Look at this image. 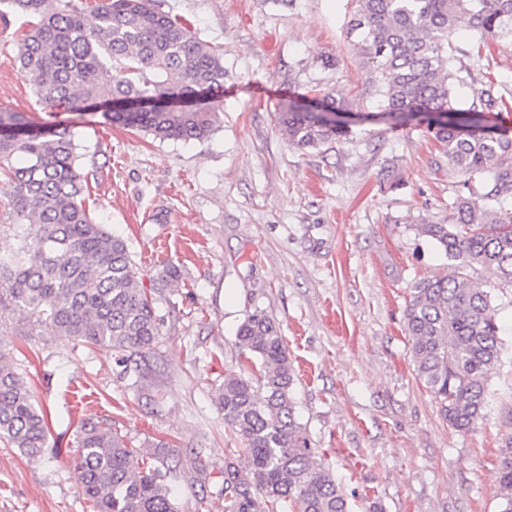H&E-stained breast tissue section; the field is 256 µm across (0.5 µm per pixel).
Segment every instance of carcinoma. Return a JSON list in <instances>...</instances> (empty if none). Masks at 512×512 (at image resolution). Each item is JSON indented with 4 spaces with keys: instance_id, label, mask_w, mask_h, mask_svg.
<instances>
[{
    "instance_id": "obj_1",
    "label": "carcinoma",
    "mask_w": 512,
    "mask_h": 512,
    "mask_svg": "<svg viewBox=\"0 0 512 512\" xmlns=\"http://www.w3.org/2000/svg\"><path fill=\"white\" fill-rule=\"evenodd\" d=\"M36 18L19 45L20 69L52 111L98 112L107 123L159 140H200L219 107H200L224 88L222 54L153 0H99L86 27L74 0H0ZM468 28L484 40L512 39V0H356L350 34L371 69L379 115L428 116L439 151L466 177L448 223L424 222L420 234L453 261V271L412 288L404 314L416 376L448 423L468 431L483 417L486 386L501 358L498 313L467 269L493 270L512 287V131L485 117L509 110L489 82L461 107L450 37ZM112 67V82L100 73ZM345 100L332 94L292 102L279 123L302 147L349 135ZM75 134L0 110V170L14 184L17 251L0 255V308L27 314L66 341L112 350L123 375L131 358L159 343L154 289L140 286L126 241L94 219ZM20 164L13 165V159ZM479 182H473L474 178ZM242 350L261 362L259 375L224 374L217 409L224 427L247 444L244 467L224 462V512H350L347 495L296 414L295 370L278 323L254 310L238 327ZM48 417L0 339V437L30 457L47 447ZM77 470L93 512H176L167 477L170 443L138 454L109 426L84 423ZM501 512H512V442L500 450Z\"/></svg>"
}]
</instances>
================================
> _Written exercise_
With both ends included, please retype exactly the lines from the line containing "Segment every instance" to the final line of the data.

> _Answer_
Segment every instance of carcinoma. Return a JSON list in <instances>...</instances> (empty if none). Masks at 512×512 (at image resolution). Each item is JSON indented with 4 spaces with keys: instance_id, label, mask_w, mask_h, mask_svg.
<instances>
[{
    "instance_id": "obj_1",
    "label": "carcinoma",
    "mask_w": 512,
    "mask_h": 512,
    "mask_svg": "<svg viewBox=\"0 0 512 512\" xmlns=\"http://www.w3.org/2000/svg\"><path fill=\"white\" fill-rule=\"evenodd\" d=\"M36 18L19 45L20 69L52 111L98 112L107 123L159 140H200L219 107H200L224 88L222 54L153 0H99L86 27L74 0H0ZM468 28L484 40L512 39V0H356L350 34L371 69L379 115L428 116L439 151L466 177L448 223L424 222L420 234L453 261V271L412 288L404 314L416 376L448 423L468 431L483 417L486 386L501 358L498 313L467 269L493 270L512 287V131L485 117L509 110L489 82L461 107L450 37ZM112 67V82L100 73ZM345 100L332 94L292 102L279 123L302 147L349 135ZM75 134L0 110V170L14 184L17 251L0 255V308L27 314L66 341L112 350L123 375L131 358L159 343L154 289L140 286L126 241L94 219ZM20 164L13 165V159ZM479 182H473L474 178ZM242 350L261 362L259 375L224 374L217 409L224 427L247 444L244 467L224 462V512H350L347 495L296 414L295 370L278 323L254 310L238 327ZM48 417L0 339V437L30 457L47 447ZM77 470L93 512H176L167 477L170 443L138 454L109 426L84 423ZM501 512H512V442L500 450Z\"/></svg>"
}]
</instances>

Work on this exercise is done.